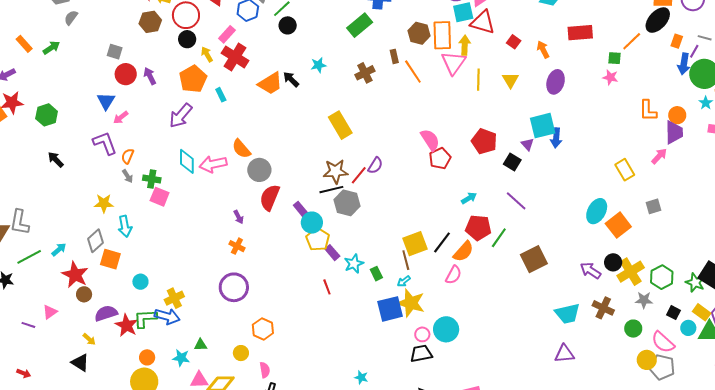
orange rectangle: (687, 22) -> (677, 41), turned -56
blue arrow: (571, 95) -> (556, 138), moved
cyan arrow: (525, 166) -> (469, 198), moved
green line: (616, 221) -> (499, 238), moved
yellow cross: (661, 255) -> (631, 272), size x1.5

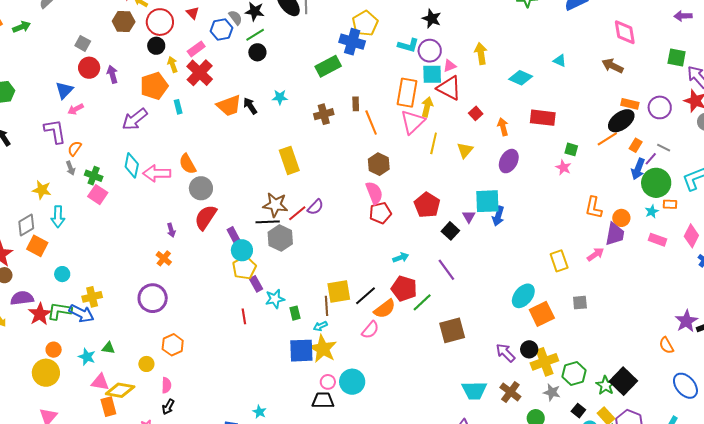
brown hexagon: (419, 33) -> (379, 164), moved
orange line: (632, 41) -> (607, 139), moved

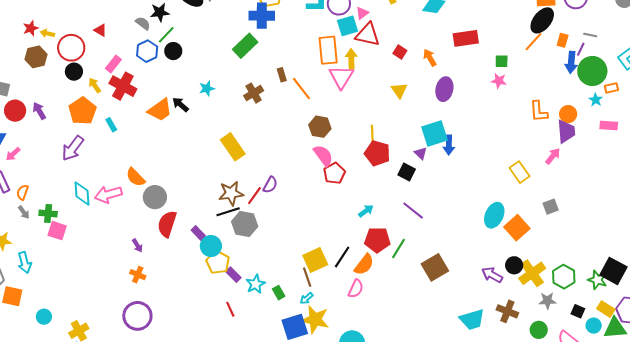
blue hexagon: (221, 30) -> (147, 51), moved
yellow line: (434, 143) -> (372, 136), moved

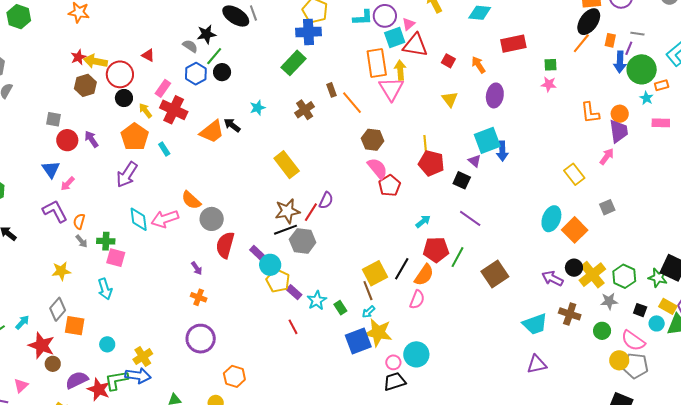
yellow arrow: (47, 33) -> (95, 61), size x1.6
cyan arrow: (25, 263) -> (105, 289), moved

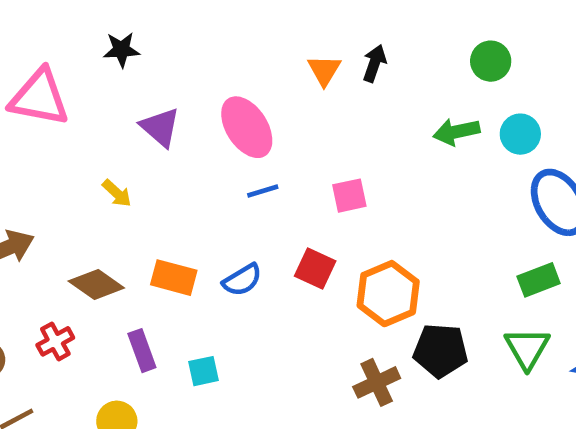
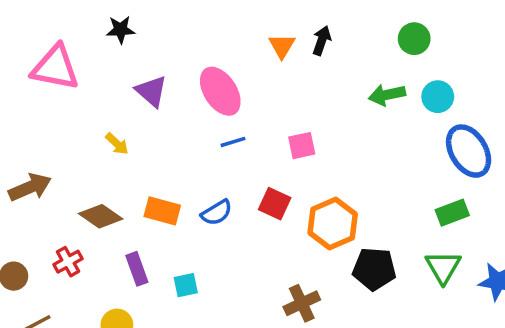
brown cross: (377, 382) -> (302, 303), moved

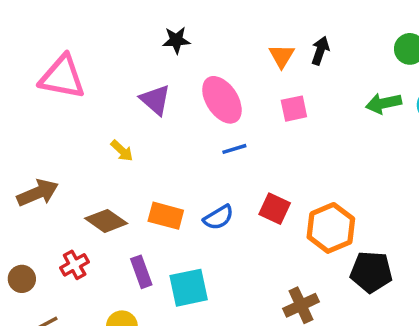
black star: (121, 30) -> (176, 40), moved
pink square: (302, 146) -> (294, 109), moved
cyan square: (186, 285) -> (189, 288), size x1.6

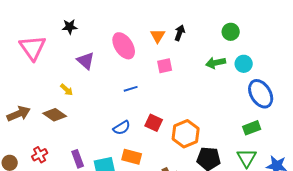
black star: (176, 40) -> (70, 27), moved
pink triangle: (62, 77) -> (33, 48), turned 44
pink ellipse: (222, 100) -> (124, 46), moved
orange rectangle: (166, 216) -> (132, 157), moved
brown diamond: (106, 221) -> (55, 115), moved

§ Task requirements
Gather each line in the entries above where the string "pink" is found.

§ Task response
pink square: (302, 146) -> (294, 109), moved
pink triangle: (62, 77) -> (33, 48), turned 44
pink ellipse: (222, 100) -> (124, 46), moved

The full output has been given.